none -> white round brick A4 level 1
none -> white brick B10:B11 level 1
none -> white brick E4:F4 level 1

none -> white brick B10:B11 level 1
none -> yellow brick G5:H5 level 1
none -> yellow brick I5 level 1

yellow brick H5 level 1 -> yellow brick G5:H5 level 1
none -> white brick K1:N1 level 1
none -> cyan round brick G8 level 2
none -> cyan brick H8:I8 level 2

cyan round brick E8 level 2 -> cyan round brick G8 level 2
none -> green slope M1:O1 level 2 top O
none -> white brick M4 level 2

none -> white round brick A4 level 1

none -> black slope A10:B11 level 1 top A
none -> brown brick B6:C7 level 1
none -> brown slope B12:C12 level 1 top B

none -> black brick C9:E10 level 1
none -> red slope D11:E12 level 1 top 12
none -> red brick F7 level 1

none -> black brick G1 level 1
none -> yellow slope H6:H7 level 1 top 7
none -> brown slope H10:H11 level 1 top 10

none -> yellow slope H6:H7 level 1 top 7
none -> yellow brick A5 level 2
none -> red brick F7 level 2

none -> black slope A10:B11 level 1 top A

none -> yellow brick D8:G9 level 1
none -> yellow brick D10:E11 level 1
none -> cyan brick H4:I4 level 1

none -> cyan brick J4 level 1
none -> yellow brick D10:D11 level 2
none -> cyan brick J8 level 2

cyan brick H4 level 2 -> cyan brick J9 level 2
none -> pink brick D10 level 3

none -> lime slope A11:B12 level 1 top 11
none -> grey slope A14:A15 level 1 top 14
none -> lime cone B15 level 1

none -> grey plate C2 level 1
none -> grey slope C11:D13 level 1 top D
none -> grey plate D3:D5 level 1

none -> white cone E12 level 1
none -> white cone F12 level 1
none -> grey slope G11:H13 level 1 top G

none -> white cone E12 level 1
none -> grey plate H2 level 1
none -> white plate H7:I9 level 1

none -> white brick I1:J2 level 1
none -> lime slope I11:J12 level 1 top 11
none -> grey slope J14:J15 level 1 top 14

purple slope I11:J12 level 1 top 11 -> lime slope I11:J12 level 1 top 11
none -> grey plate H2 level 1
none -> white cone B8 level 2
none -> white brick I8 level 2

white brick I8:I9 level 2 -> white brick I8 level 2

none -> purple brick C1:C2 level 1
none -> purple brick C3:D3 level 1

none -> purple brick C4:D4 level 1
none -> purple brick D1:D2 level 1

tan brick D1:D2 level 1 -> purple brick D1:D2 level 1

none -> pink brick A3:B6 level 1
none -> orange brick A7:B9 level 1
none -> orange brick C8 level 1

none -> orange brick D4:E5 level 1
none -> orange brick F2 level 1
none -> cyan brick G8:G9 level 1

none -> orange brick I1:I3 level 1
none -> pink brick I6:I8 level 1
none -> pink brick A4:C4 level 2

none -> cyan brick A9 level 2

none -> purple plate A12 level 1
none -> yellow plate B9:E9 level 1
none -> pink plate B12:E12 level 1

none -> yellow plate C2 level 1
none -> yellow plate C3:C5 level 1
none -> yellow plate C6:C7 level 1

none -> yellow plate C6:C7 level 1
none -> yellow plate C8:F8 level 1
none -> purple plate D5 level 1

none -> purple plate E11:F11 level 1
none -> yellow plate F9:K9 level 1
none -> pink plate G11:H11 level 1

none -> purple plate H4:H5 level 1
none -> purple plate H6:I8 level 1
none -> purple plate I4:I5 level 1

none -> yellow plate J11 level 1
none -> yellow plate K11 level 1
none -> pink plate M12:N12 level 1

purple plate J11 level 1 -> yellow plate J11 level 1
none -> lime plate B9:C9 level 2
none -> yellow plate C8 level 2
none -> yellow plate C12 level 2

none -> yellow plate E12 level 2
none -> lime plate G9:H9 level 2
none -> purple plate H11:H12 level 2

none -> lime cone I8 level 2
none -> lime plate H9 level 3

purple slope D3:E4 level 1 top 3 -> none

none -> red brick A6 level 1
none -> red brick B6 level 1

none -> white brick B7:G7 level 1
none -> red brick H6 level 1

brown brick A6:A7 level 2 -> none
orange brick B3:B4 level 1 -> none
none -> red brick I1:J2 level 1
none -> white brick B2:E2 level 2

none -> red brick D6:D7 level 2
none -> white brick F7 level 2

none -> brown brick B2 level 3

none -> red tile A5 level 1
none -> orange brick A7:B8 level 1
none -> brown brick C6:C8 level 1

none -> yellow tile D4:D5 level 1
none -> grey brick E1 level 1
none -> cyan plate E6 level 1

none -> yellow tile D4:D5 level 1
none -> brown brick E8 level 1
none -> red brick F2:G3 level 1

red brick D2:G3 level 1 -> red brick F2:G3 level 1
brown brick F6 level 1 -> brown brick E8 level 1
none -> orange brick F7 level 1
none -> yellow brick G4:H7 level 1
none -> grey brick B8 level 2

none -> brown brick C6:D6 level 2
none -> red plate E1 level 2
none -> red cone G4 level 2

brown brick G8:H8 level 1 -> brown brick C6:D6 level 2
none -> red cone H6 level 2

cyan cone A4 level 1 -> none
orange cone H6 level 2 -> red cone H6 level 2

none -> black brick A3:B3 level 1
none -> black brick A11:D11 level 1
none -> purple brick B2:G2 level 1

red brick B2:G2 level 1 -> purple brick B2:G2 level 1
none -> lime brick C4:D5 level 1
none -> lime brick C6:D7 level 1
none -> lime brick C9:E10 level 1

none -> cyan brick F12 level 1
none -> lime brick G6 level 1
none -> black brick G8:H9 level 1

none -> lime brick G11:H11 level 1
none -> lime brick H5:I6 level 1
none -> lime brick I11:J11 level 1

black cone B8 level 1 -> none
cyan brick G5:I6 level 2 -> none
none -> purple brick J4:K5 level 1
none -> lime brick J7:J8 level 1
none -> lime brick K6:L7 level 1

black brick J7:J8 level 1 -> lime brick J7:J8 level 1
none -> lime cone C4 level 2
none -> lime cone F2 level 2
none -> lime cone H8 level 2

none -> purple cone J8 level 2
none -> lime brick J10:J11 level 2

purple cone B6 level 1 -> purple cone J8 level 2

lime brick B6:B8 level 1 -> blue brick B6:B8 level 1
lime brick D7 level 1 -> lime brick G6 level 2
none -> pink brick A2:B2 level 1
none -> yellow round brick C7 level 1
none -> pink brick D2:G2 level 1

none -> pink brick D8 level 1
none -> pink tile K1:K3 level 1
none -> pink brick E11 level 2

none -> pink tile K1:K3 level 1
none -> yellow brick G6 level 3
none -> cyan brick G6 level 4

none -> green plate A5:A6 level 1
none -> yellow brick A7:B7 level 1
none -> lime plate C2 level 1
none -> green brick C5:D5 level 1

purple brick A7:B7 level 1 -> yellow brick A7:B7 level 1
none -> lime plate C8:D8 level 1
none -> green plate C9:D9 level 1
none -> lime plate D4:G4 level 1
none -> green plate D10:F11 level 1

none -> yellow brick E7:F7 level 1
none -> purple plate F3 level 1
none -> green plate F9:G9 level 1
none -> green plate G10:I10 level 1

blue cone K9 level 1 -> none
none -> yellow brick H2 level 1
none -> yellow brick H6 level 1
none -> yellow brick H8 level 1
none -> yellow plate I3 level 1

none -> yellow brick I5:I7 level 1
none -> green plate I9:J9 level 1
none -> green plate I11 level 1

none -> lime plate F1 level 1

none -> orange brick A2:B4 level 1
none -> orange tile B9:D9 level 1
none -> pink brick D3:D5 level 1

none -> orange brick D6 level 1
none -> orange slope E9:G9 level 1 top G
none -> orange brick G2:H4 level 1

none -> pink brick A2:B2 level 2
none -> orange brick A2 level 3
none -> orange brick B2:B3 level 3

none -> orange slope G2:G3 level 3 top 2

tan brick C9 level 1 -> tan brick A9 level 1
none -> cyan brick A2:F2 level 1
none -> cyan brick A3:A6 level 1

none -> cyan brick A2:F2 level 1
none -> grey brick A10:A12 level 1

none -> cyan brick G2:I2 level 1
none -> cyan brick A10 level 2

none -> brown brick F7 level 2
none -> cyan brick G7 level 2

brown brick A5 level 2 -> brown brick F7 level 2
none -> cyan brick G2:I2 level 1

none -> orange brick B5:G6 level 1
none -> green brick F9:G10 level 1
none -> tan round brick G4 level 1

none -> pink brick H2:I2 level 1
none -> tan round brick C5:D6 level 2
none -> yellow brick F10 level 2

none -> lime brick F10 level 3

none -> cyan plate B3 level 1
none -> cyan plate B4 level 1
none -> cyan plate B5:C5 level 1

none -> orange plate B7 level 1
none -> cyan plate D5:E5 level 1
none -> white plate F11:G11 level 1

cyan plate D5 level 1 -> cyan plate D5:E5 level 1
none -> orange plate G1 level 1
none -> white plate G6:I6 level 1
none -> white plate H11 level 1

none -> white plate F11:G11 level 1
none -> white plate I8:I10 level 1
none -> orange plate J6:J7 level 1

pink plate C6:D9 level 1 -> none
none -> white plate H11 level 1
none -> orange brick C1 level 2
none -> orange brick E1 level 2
=-=-=
▶ _GOAL OF THE EXERCISE_
Extract exactly and only the lines above from the line containing "none -> yellow brick D10:E11 level 1" through the line containing "none -> grey slope J14:J15 level 1 top 14", both end lines included.

▶ _TASK RESULT_
none -> yellow brick D10:E11 level 1
none -> cyan brick H4:I4 level 1

none -> cyan brick J4 level 1
none -> yellow brick D10:D11 level 2
none -> cyan brick J8 level 2

cyan brick H4 level 2 -> cyan brick J9 level 2
none -> pink brick D10 level 3

none -> lime slope A11:B12 level 1 top 11
none -> grey slope A14:A15 level 1 top 14
none -> lime cone B15 level 1

none -> grey plate C2 level 1
none -> grey slope C11:D13 level 1 top D
none -> grey plate D3:D5 level 1

none -> white cone E12 level 1
none -> white cone F12 level 1
none -> grey slope G11:H13 level 1 top G

none -> white cone E12 level 1
none -> grey plate H2 level 1
none -> white plate H7:I9 level 1

none -> white brick I1:J2 level 1
none -> lime slope I11:J12 level 1 top 11
none -> grey slope J14:J15 level 1 top 14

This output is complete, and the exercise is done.